■ TASK GOAL ■
Copy out the data exactly, leaving the pictures behind.

■ DATA BELOW ■
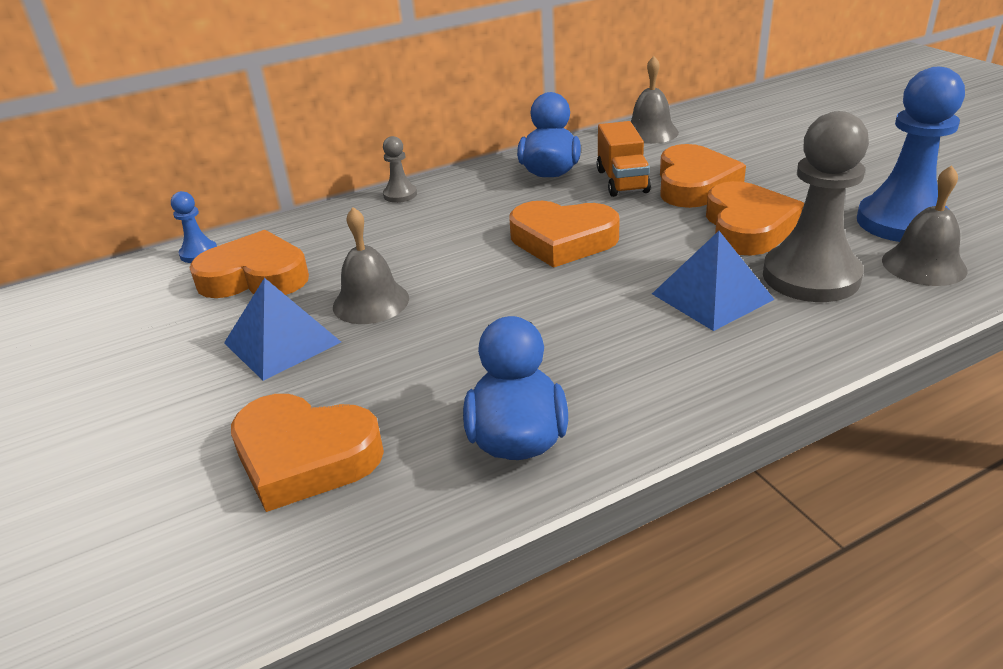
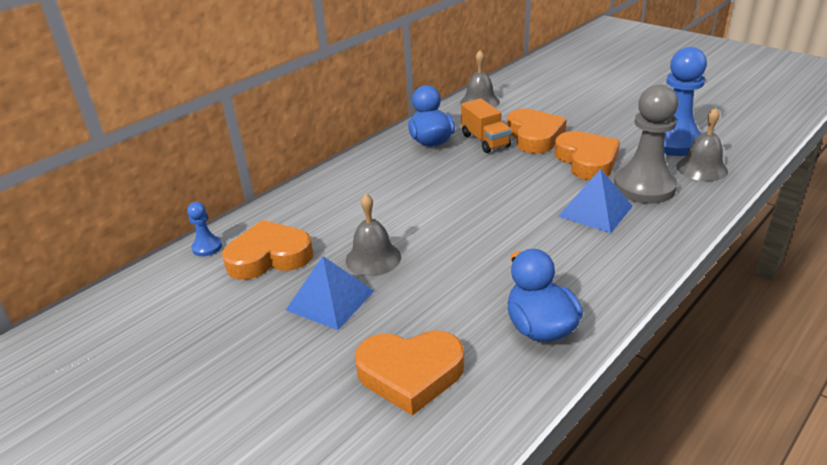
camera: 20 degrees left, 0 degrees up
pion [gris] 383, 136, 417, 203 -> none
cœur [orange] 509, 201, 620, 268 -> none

■ WORKED SOLUTION ■
camera: 20 degrees left, 0 degrees up
pion [gris] 383, 136, 417, 203 -> none
cœur [orange] 509, 201, 620, 268 -> none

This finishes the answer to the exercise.